***** Provided information *****

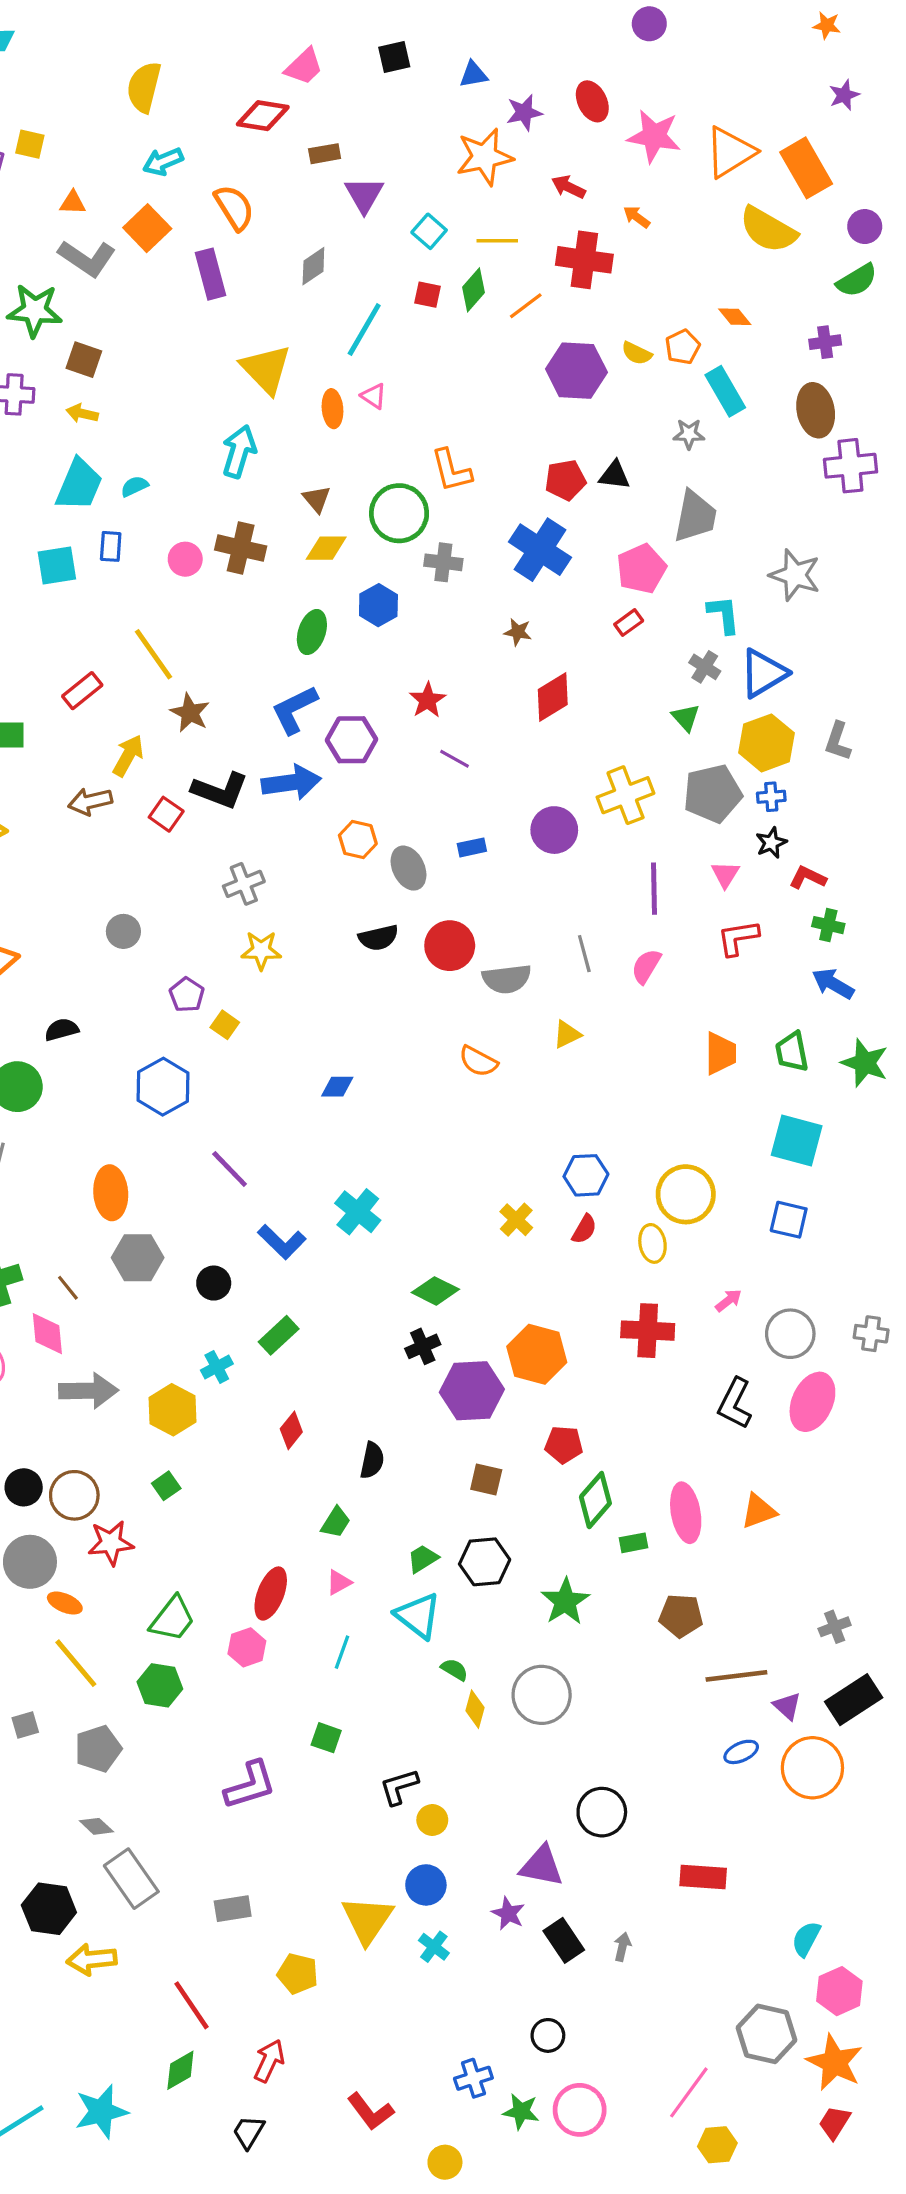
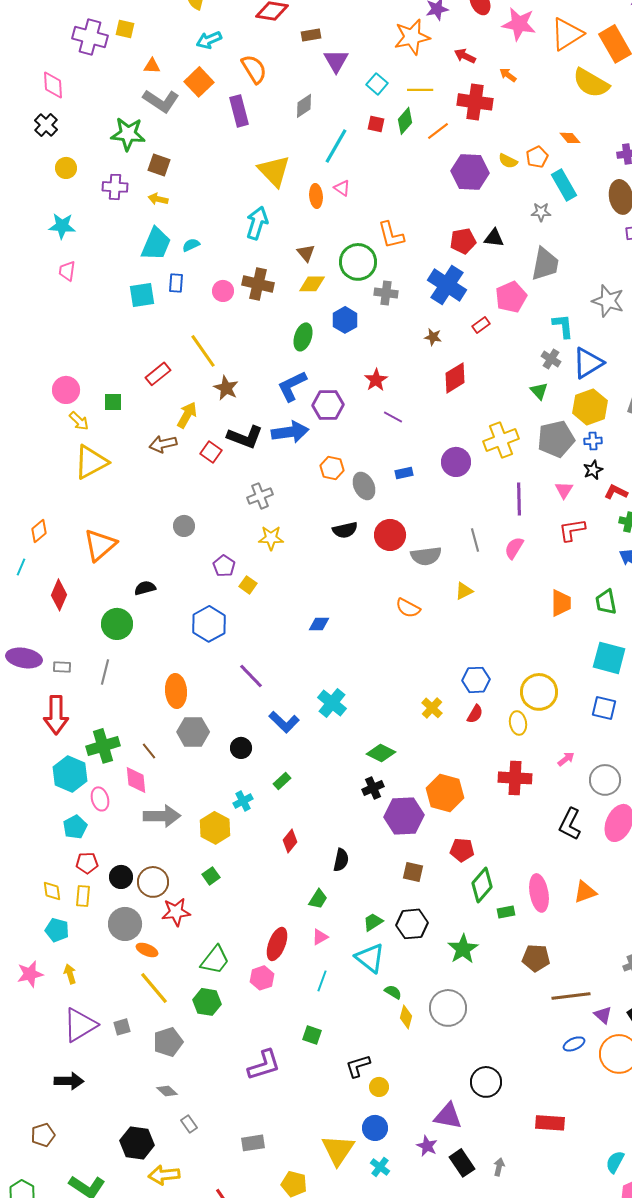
red rectangle: (629, 623) -> (481, 325), moved
green rectangle: (279, 1335) -> (282, 781), size x0.7
gray rectangle: (131, 1879) -> (189, 1124), size x0.5

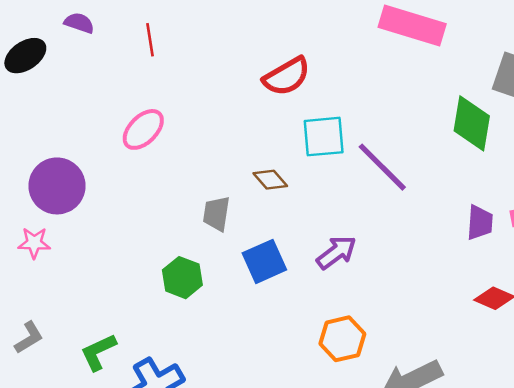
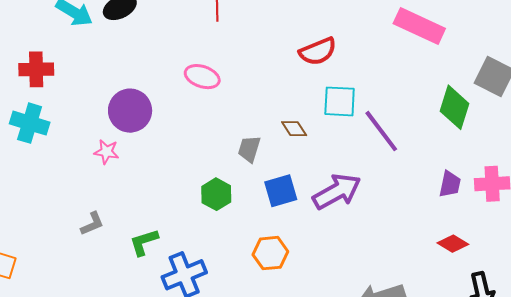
pink ellipse: (143, 129) -> (202, 77), turned 56
purple arrow: (336, 252) -> (337, 192), size x1.5
orange hexagon: (342, 339) -> (270, 253), moved

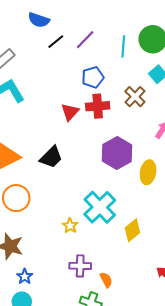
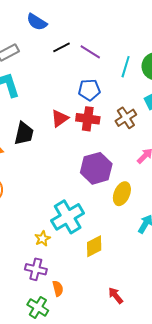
blue semicircle: (39, 20) -> (37, 22), moved
purple line: (85, 40) -> (90, 52), turned 65
black trapezoid: (51, 157) -> (24, 133), moved, turned -45
yellow star: (70, 226) -> (42, 239), moved

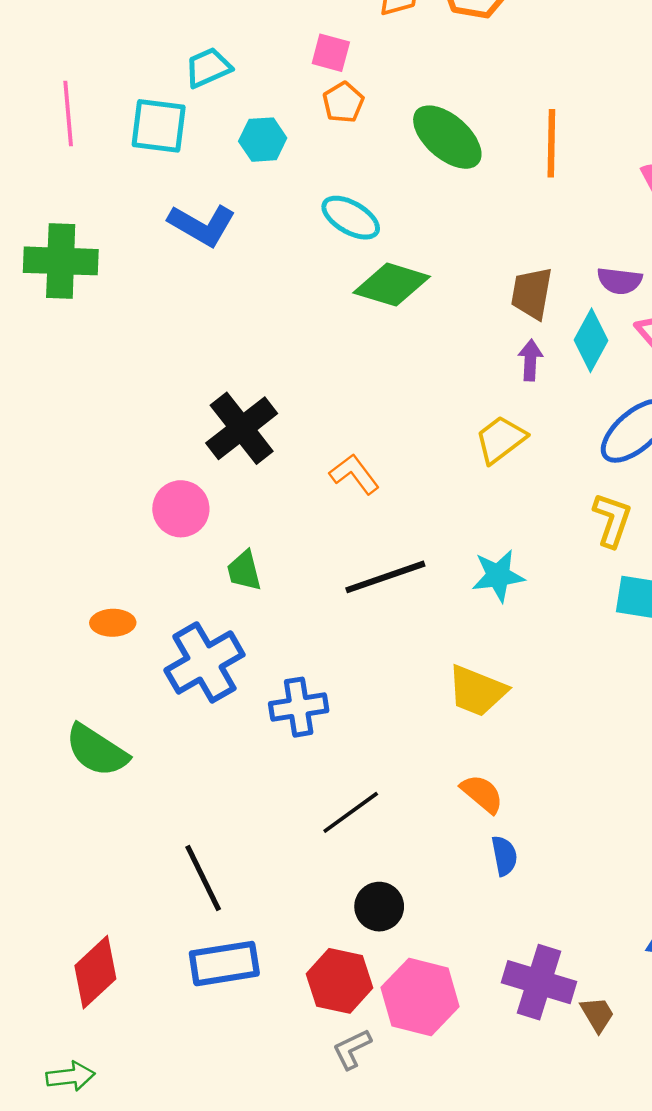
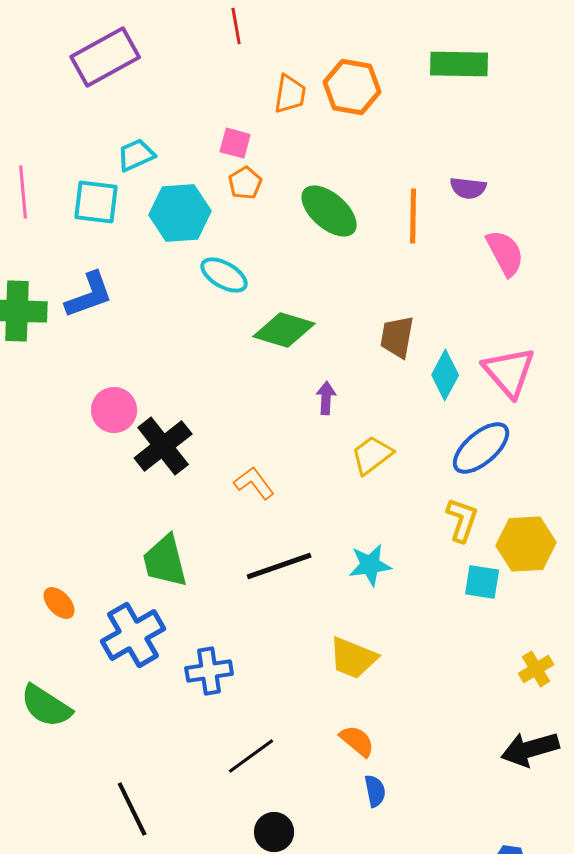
cyan hexagon: (263, 140) -> (180, 213), size x1.6
cyan ellipse: (351, 218) -> (224, 275), moved
blue L-shape: (202, 225) -> (89, 295), moved, turned -50
purple semicircle: (620, 281) -> (468, 188), moved
purple arrow: (530, 360) -> (326, 398), moved
pink circle: (181, 509) -> (114, 410), moved
green trapezoid: (244, 571) -> (165, 561), size x1.6
orange ellipse: (113, 623) -> (59, 603), turned 48

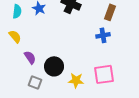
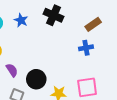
brown rectangle: (110, 12) -> (93, 24), turned 35

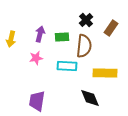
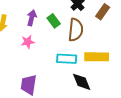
green rectangle: (62, 37) -> (54, 21), turned 56
cyan rectangle: (67, 66) -> (67, 59), moved

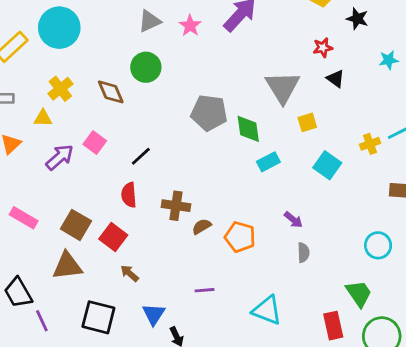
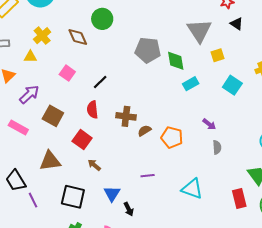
purple arrow: (60, 157) -> (29, 94), moved
brown square: (76, 225) -> (53, 116), moved

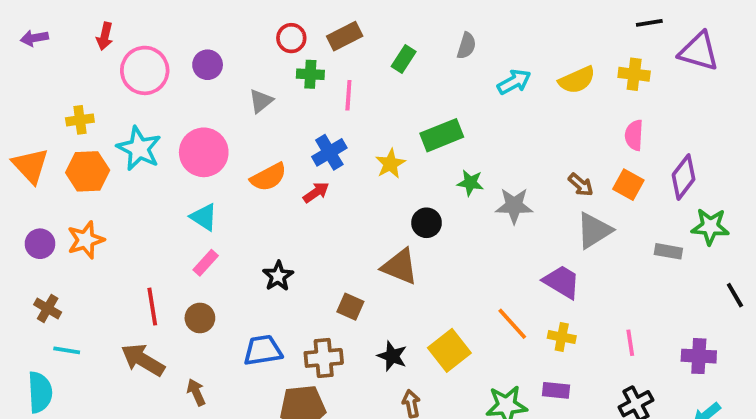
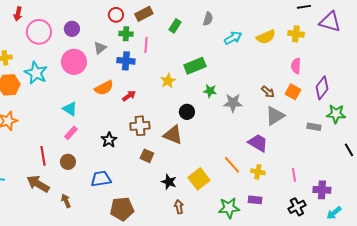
pink circle: (204, 152) -> (74, 62), moved
blue cross: (329, 152) -> (126, 61), moved, turned 36
purple cross: (699, 356) -> (322, 190), moved
brown cross: (324, 358) -> (140, 126), moved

*****

- Exercise aim -
All the lines above must be written out exactly, without a single picture.

- Response for this exercise -
red rectangle: (629, 623) -> (481, 325), moved
green rectangle: (279, 1335) -> (282, 781), size x0.7
gray rectangle: (131, 1879) -> (189, 1124), size x0.5

pink ellipse: (143, 129) -> (202, 77), turned 56
purple arrow: (336, 252) -> (337, 192), size x1.5
orange hexagon: (342, 339) -> (270, 253), moved

blue semicircle: (39, 20) -> (37, 22), moved
purple line: (85, 40) -> (90, 52), turned 65
black trapezoid: (51, 157) -> (24, 133), moved, turned -45
yellow star: (70, 226) -> (42, 239), moved

cyan hexagon: (263, 140) -> (180, 213), size x1.6
cyan ellipse: (351, 218) -> (224, 275), moved
blue L-shape: (202, 225) -> (89, 295), moved, turned -50
purple semicircle: (620, 281) -> (468, 188), moved
purple arrow: (530, 360) -> (326, 398), moved
pink circle: (181, 509) -> (114, 410), moved
green trapezoid: (244, 571) -> (165, 561), size x1.6
orange ellipse: (113, 623) -> (59, 603), turned 48

brown rectangle: (110, 12) -> (93, 24), turned 35

green rectangle: (62, 37) -> (54, 21), turned 56
cyan rectangle: (67, 66) -> (67, 59), moved

purple arrow: (60, 157) -> (29, 94), moved
brown square: (76, 225) -> (53, 116), moved

pink circle: (204, 152) -> (74, 62), moved
blue cross: (329, 152) -> (126, 61), moved, turned 36
purple cross: (699, 356) -> (322, 190), moved
brown cross: (324, 358) -> (140, 126), moved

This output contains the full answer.